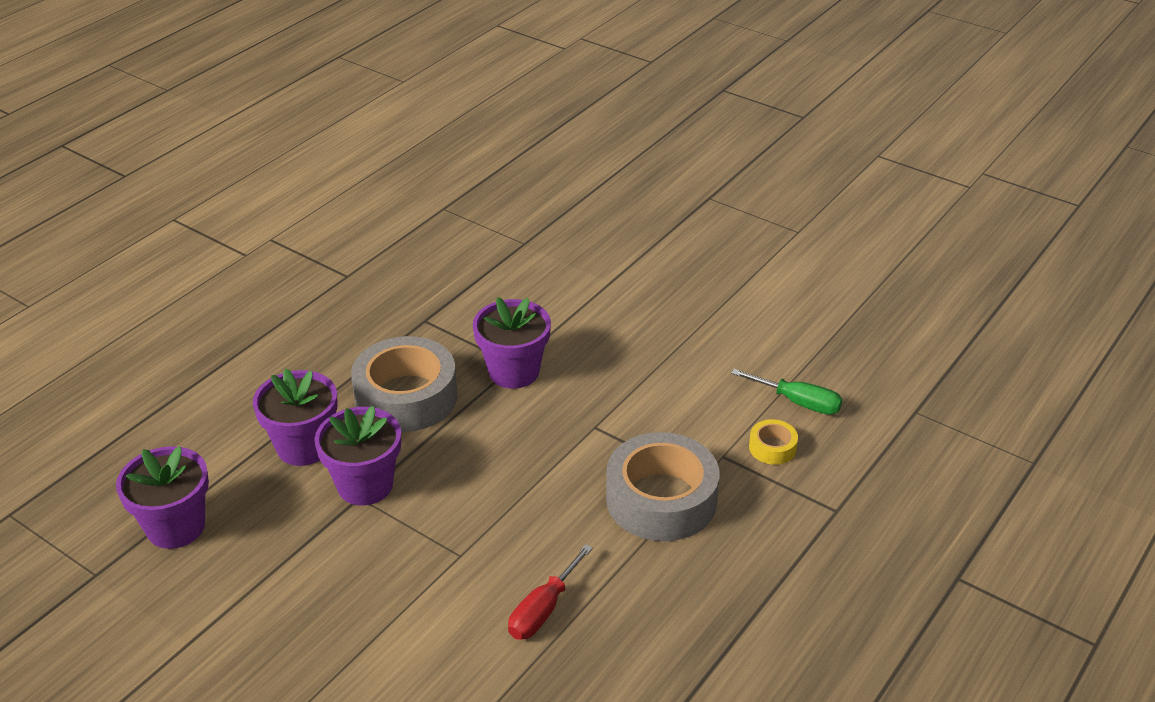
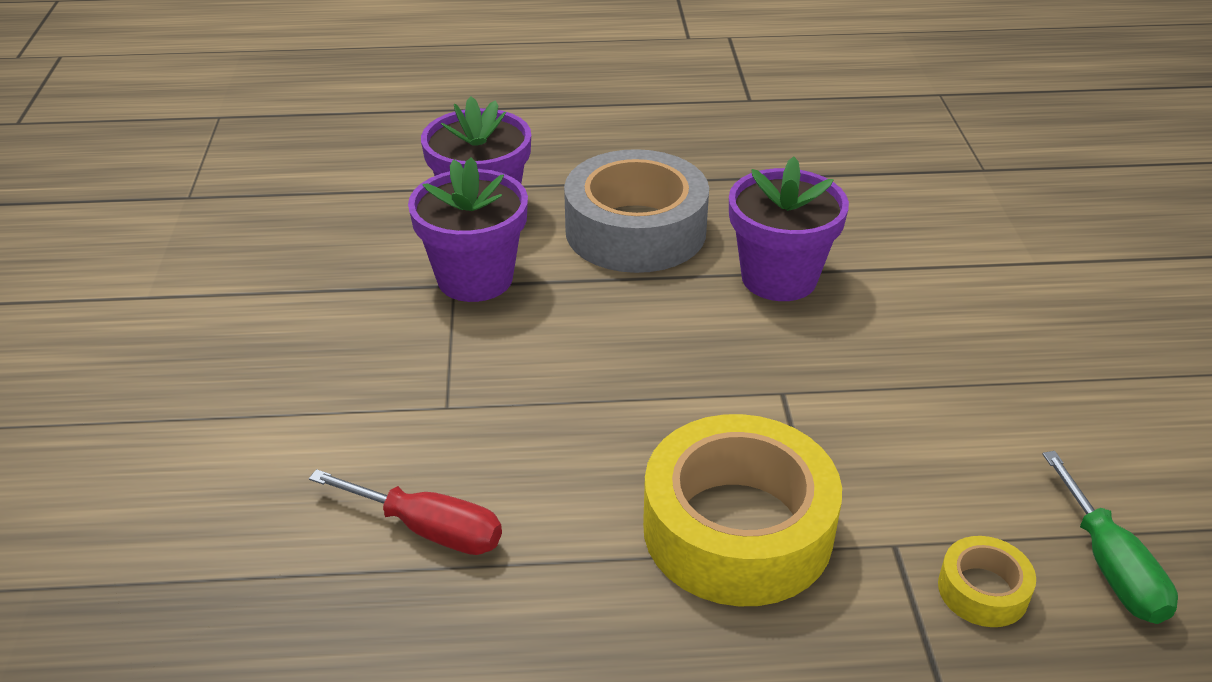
camera: 50 degrees right, 0 degrees up
(176, 527) = (291, 203): purple flower pot -> none
(543, 610) = (428, 529): red screwdriver -> red screwdriver turned 150 degrees counterclockwise
(661, 499) = (737, 529): grey tape -> yellow tape

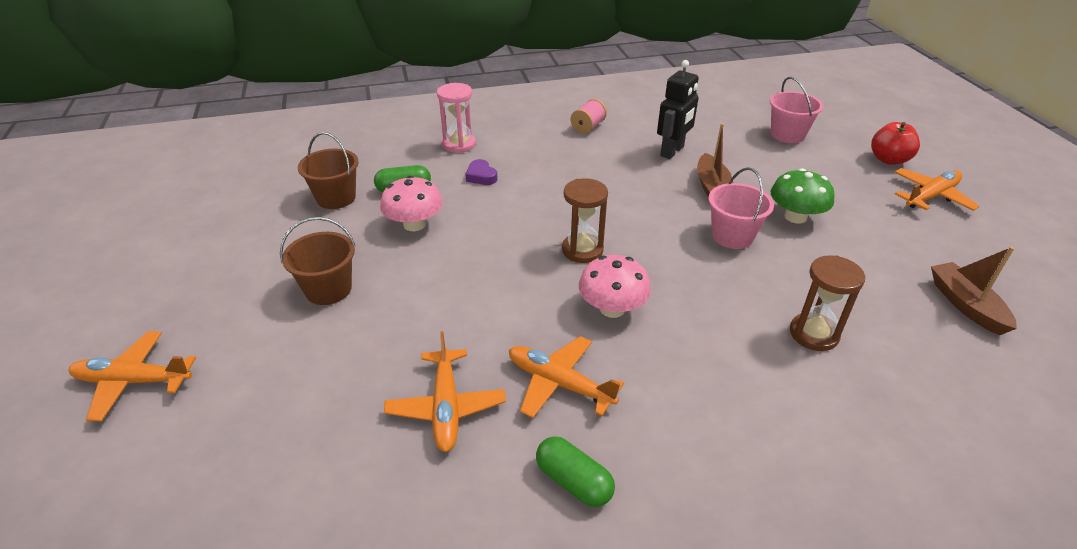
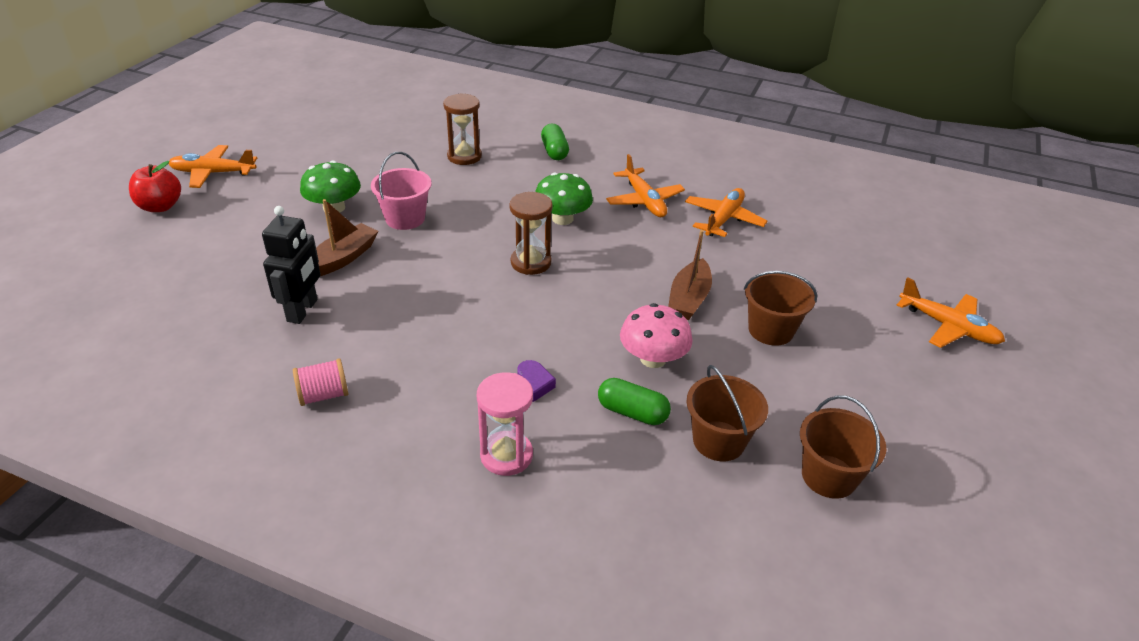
camera: 145 degrees left, 0 degrees up
(252, 209) = (828, 476): none -> brown bucket
(573, 481) = (678, 167): green capsule -> green capsule (554, 151)
(612, 308) = (562, 219): pink mushroom -> green mushroom
(672, 151) = (303, 310): black robot -> black robot turned 120 degrees clockwise
(787, 135) = (167, 269): pink bucket -> none
(966, 305) = (356, 129): brown boat -> brown boat (689, 299)

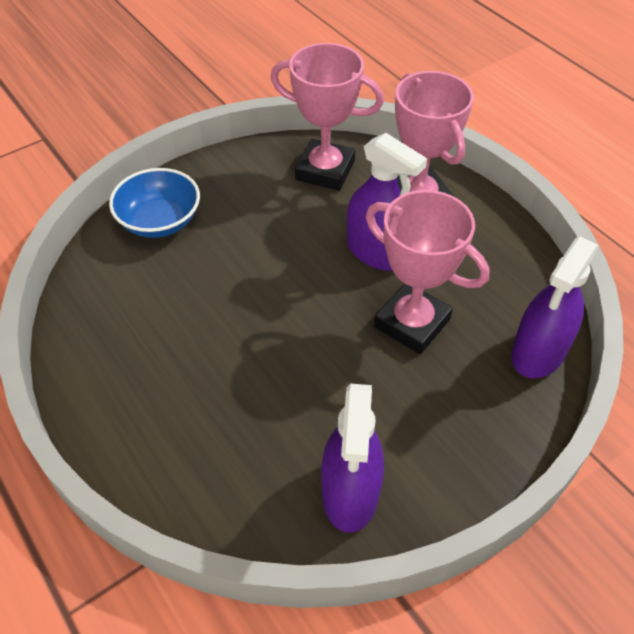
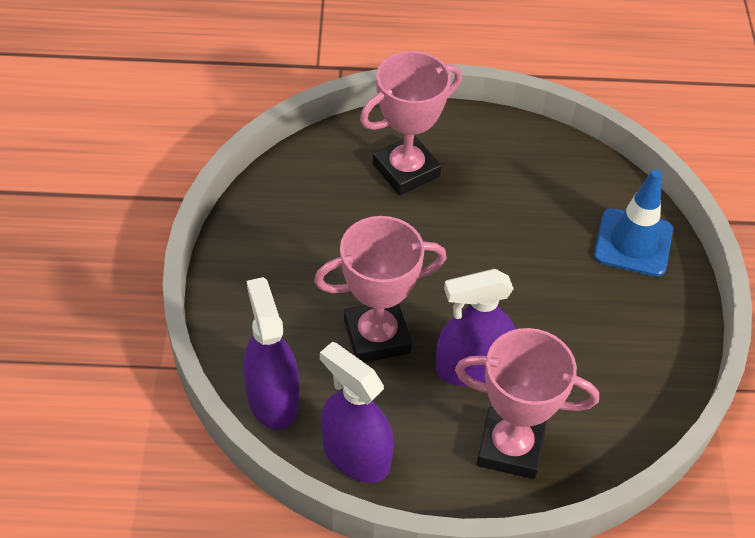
camera: 125 degrees right, 0 degrees up
(160, 221) = (633, 243): blue bowl -> blue traffic cone
(325, 170) = (613, 400): pink trophy -> pink trophy (406, 170)
(350, 492) = (282, 211): purple spray bottle -> purple spray bottle (356, 455)

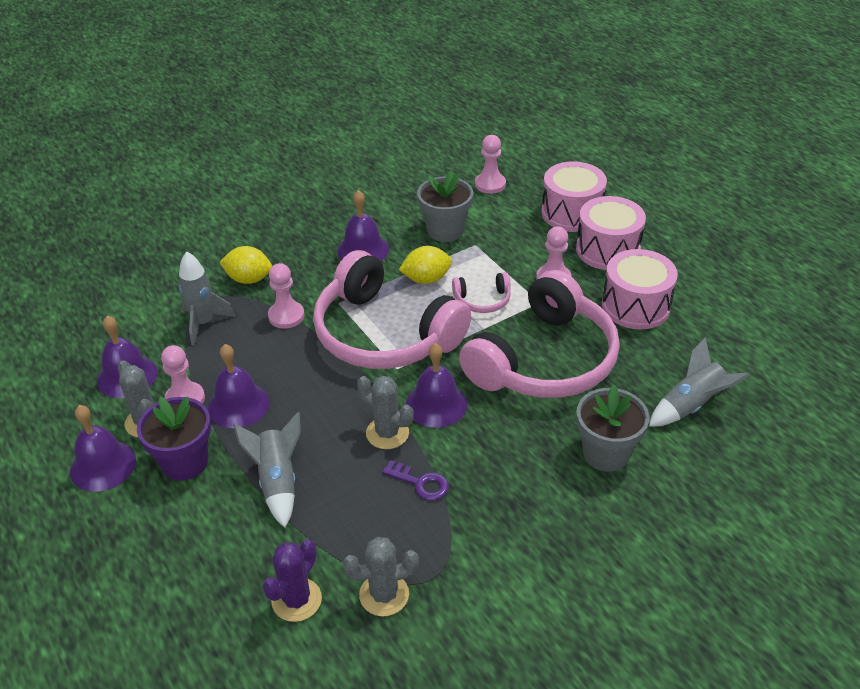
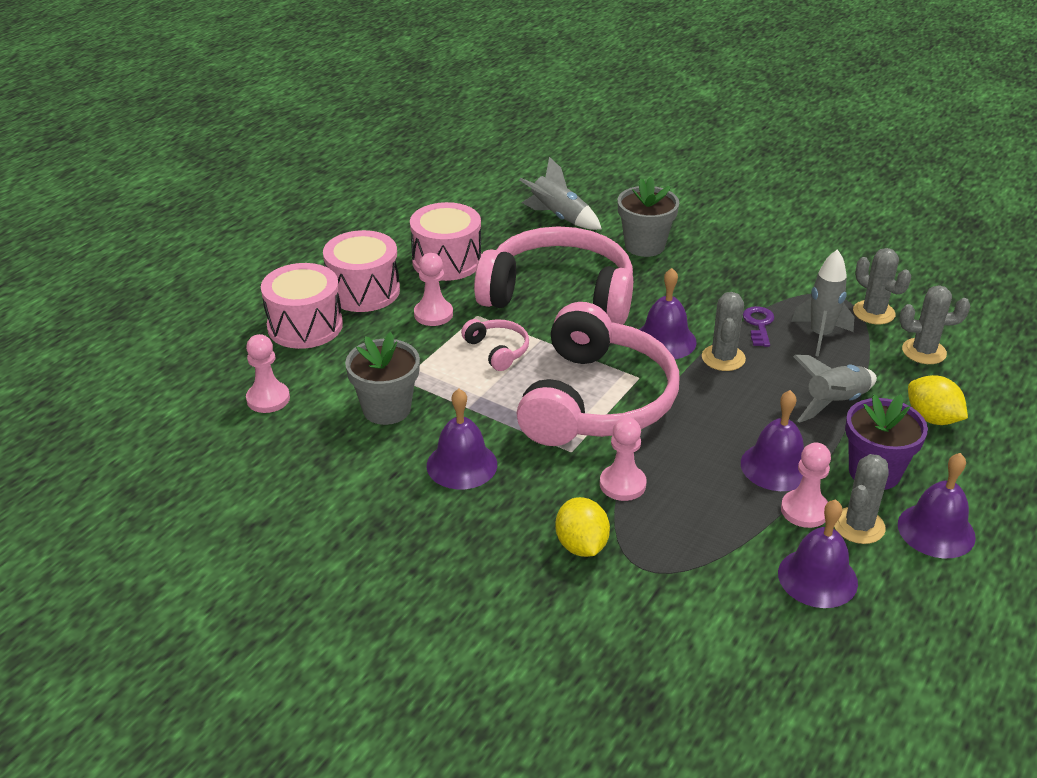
camera: 115 degrees left, 5 degrees down
(204, 323) = (686, 551): grey rocket -> grey rocket (820, 336)
(296, 600) = (924, 351): purple cactus -> grey cactus
(426, 279) = (487, 397): yellow lemon -> yellow lemon (932, 418)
··········
▶ [To do]
Find the word "right" in the data and show each line that holds it.

▶ [Response to this exercise]
camera: 50 degrees right, 0 degrees up
camera: 125 degrees right, 0 degrees up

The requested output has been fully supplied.